## WHAT IS REQUIRED
Pictures stay out. All the rest of the records must be repeated exactly.
DATA EXTRACT START
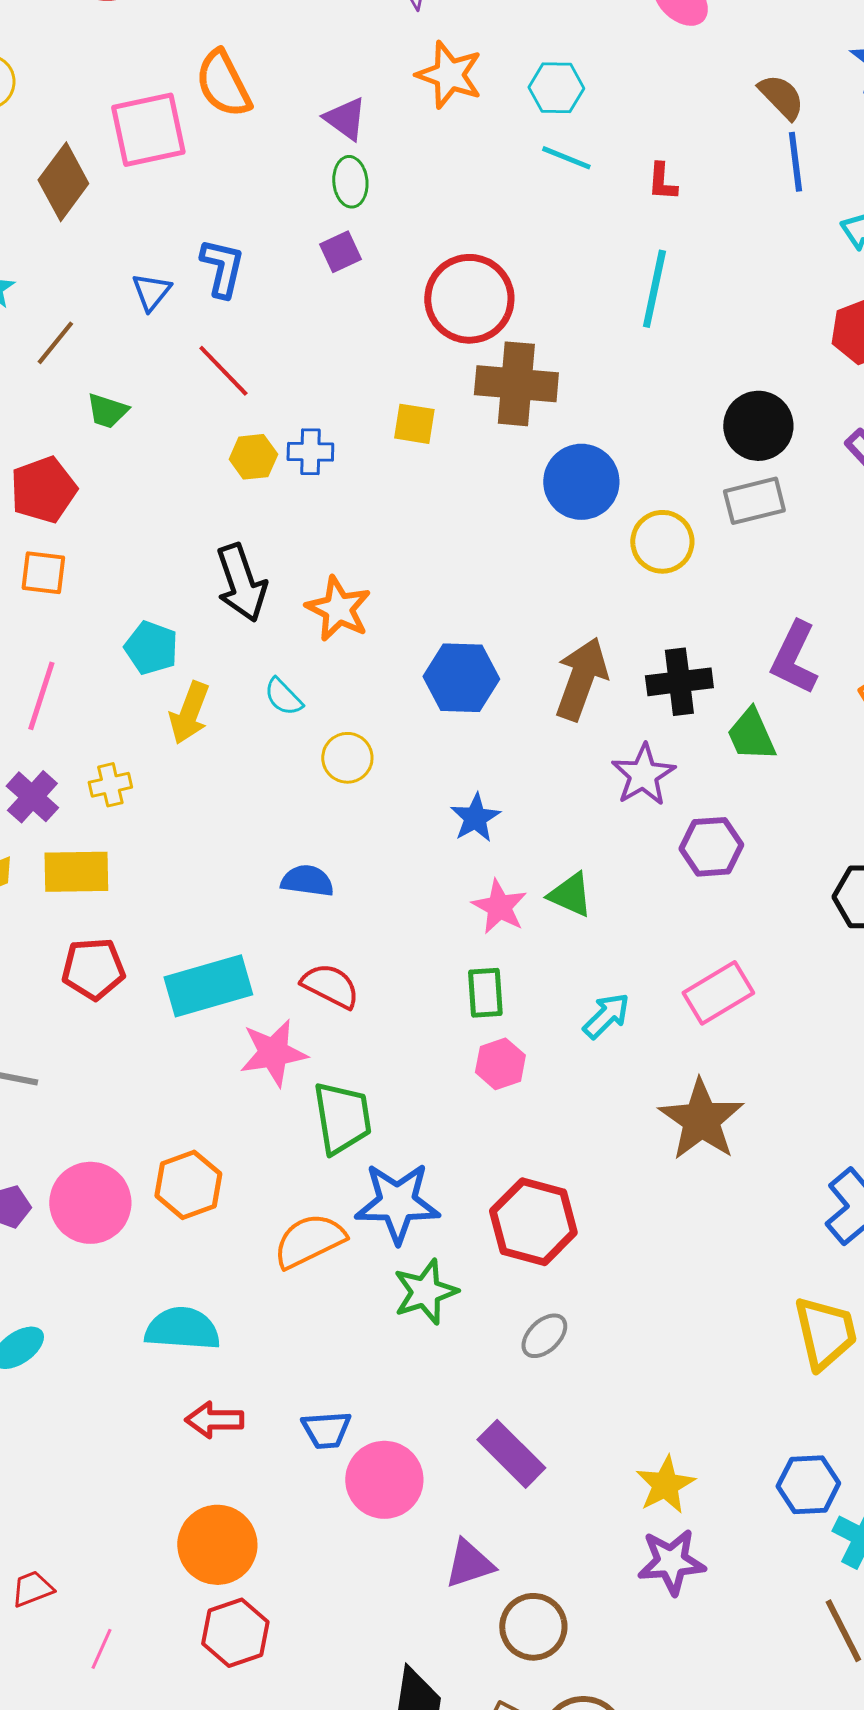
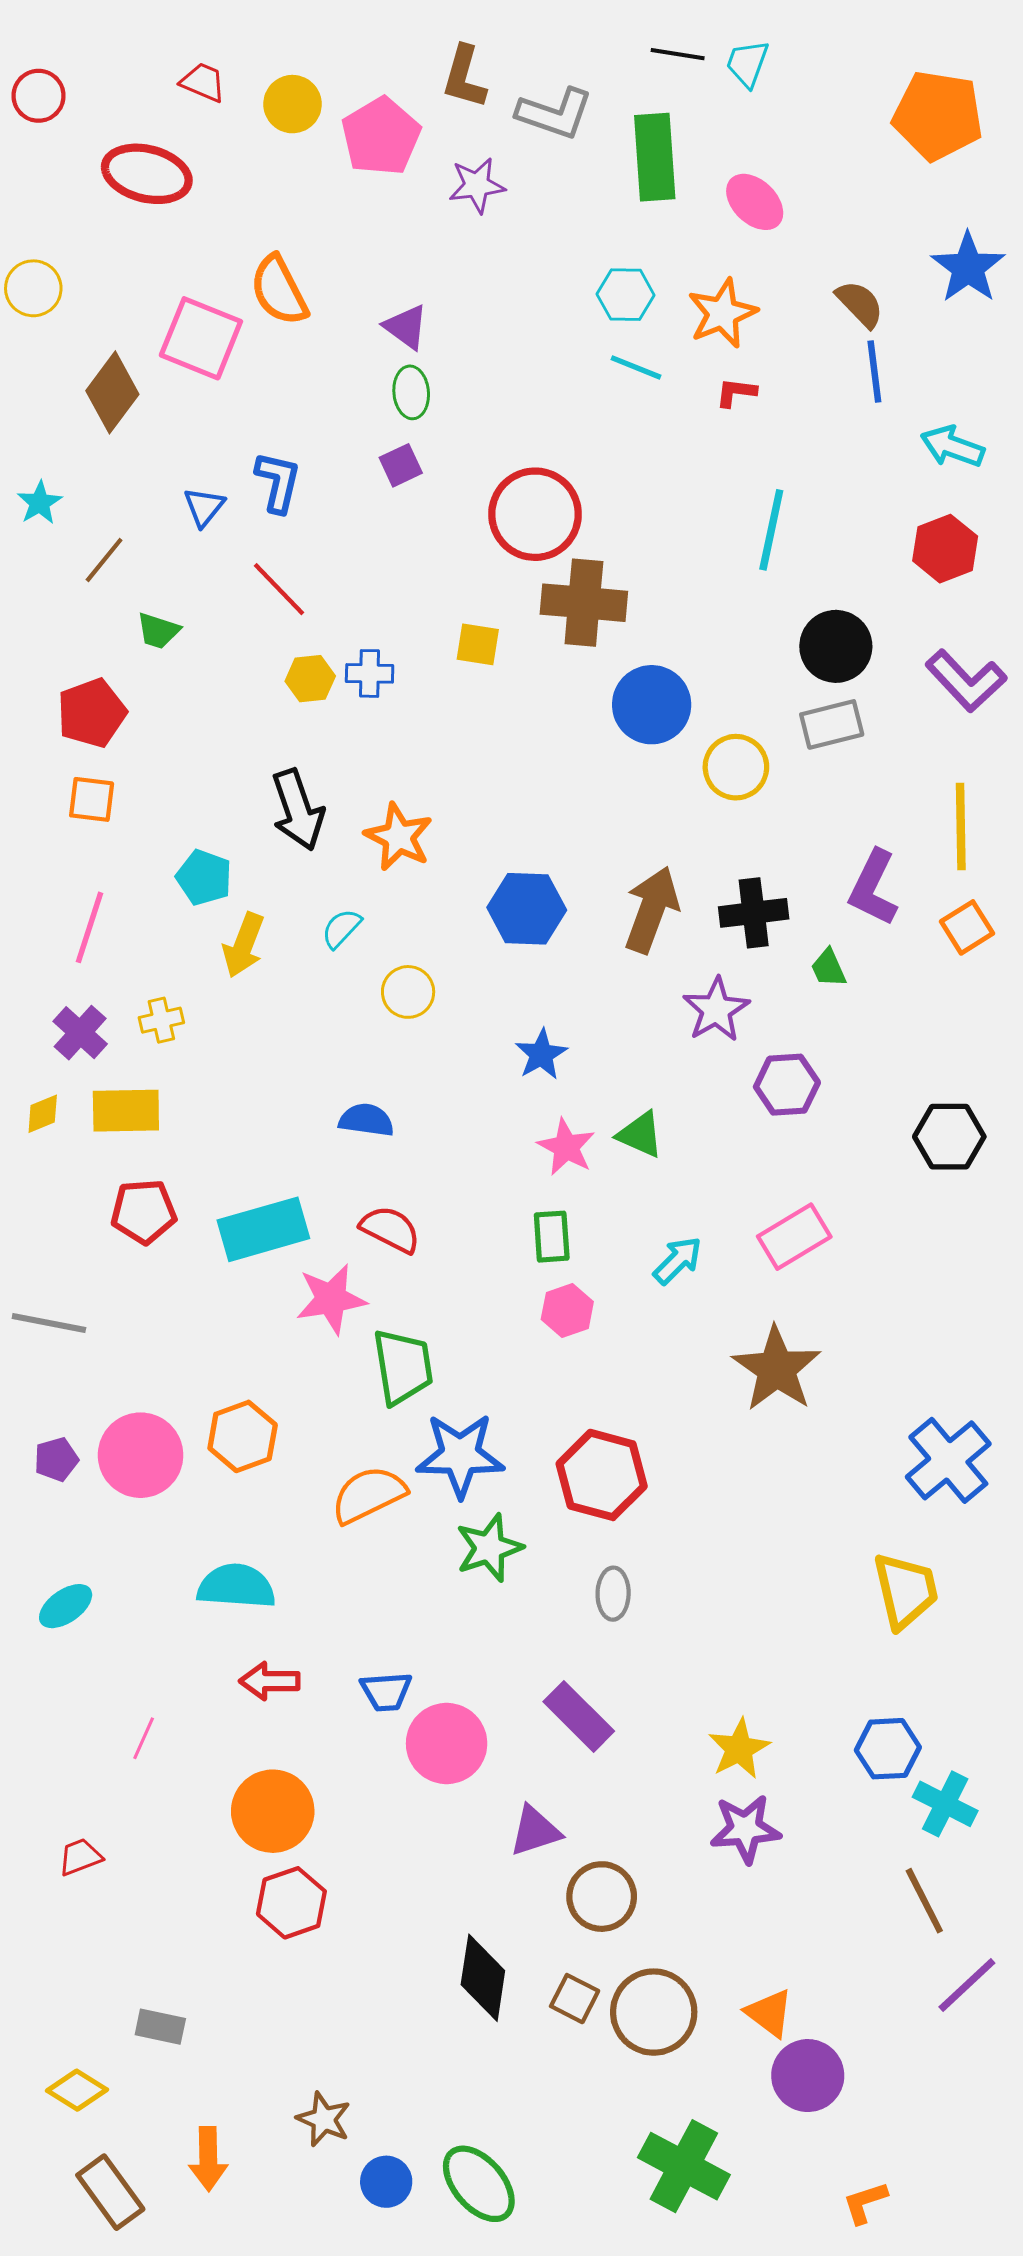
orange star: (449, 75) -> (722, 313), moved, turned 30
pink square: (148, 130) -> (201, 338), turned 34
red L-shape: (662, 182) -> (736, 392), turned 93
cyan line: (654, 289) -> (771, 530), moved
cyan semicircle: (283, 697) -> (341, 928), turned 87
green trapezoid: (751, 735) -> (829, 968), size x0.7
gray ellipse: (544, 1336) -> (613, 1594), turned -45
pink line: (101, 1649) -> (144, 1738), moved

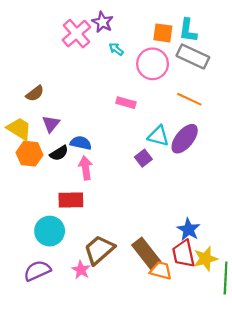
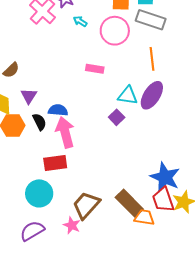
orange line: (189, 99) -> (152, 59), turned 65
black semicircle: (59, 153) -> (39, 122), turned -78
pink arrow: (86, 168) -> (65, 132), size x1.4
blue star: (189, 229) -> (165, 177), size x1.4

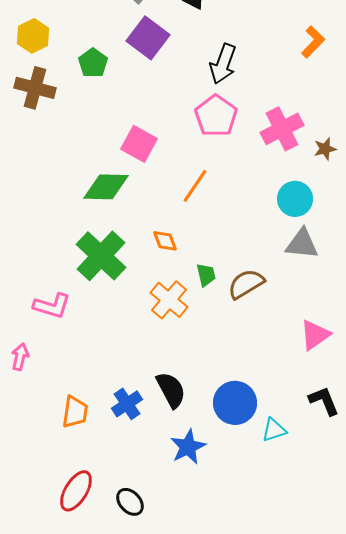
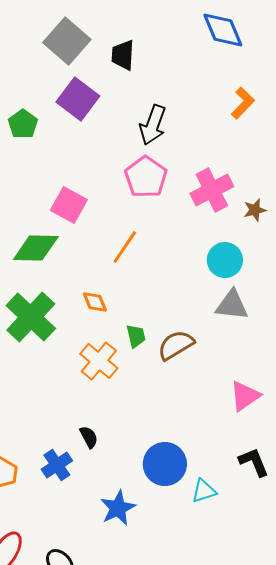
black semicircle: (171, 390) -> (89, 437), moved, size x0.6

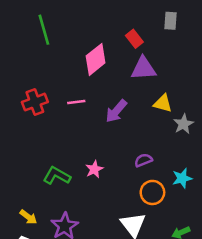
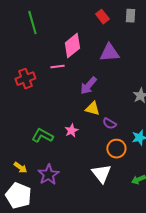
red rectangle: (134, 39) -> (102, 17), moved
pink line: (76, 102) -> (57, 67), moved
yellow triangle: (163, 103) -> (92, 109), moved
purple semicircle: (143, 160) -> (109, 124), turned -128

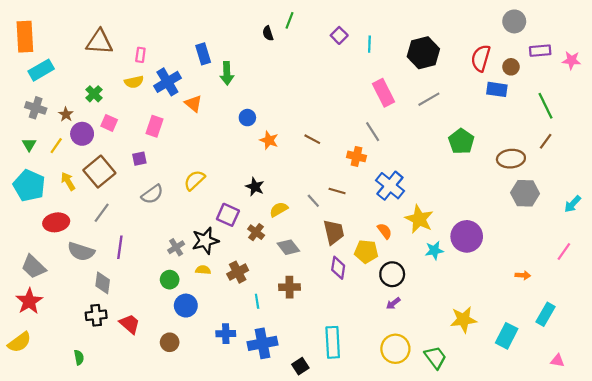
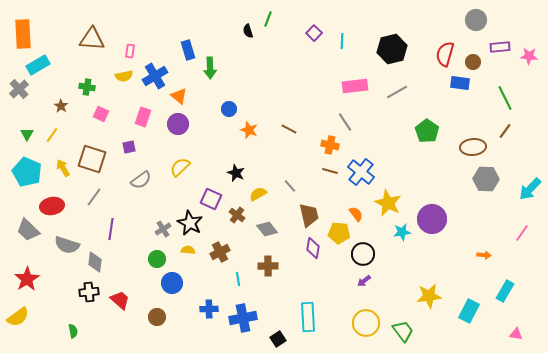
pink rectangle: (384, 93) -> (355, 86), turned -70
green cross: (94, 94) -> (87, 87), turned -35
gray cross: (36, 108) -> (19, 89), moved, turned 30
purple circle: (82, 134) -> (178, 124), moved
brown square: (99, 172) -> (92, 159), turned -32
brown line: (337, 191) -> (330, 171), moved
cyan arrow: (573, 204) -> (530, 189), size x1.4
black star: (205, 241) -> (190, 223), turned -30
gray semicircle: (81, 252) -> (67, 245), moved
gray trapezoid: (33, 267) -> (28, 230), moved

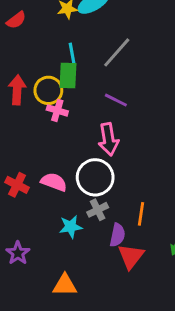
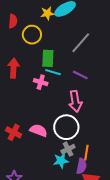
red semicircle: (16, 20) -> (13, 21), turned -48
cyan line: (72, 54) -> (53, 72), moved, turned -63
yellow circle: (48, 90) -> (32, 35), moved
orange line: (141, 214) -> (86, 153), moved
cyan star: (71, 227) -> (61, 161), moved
DATA EXTRACT END
## EXERCISE ANSWER
orange star: (449, 75) -> (722, 313), moved, turned 30
pink square: (148, 130) -> (201, 338), turned 34
red L-shape: (662, 182) -> (736, 392), turned 93
cyan line: (654, 289) -> (771, 530), moved
cyan semicircle: (283, 697) -> (341, 928), turned 87
green trapezoid: (751, 735) -> (829, 968), size x0.7
gray ellipse: (544, 1336) -> (613, 1594), turned -45
pink line: (101, 1649) -> (144, 1738), moved

orange line: (189, 99) -> (152, 59), turned 65
black semicircle: (59, 153) -> (39, 122), turned -78
pink arrow: (86, 168) -> (65, 132), size x1.4
blue star: (189, 229) -> (165, 177), size x1.4

black semicircle: (171, 390) -> (89, 437), moved, size x0.6

red rectangle: (134, 39) -> (102, 17), moved
pink line: (76, 102) -> (57, 67), moved
yellow triangle: (163, 103) -> (92, 109), moved
purple semicircle: (143, 160) -> (109, 124), turned -128

pink rectangle: (384, 93) -> (355, 86), turned -70
green cross: (94, 94) -> (87, 87), turned -35
gray cross: (36, 108) -> (19, 89), moved, turned 30
purple circle: (82, 134) -> (178, 124), moved
brown square: (99, 172) -> (92, 159), turned -32
brown line: (337, 191) -> (330, 171), moved
cyan arrow: (573, 204) -> (530, 189), size x1.4
black star: (205, 241) -> (190, 223), turned -30
gray semicircle: (81, 252) -> (67, 245), moved
gray trapezoid: (33, 267) -> (28, 230), moved

red semicircle: (16, 20) -> (13, 21), turned -48
cyan line: (72, 54) -> (53, 72), moved, turned -63
yellow circle: (48, 90) -> (32, 35), moved
orange line: (141, 214) -> (86, 153), moved
cyan star: (71, 227) -> (61, 161), moved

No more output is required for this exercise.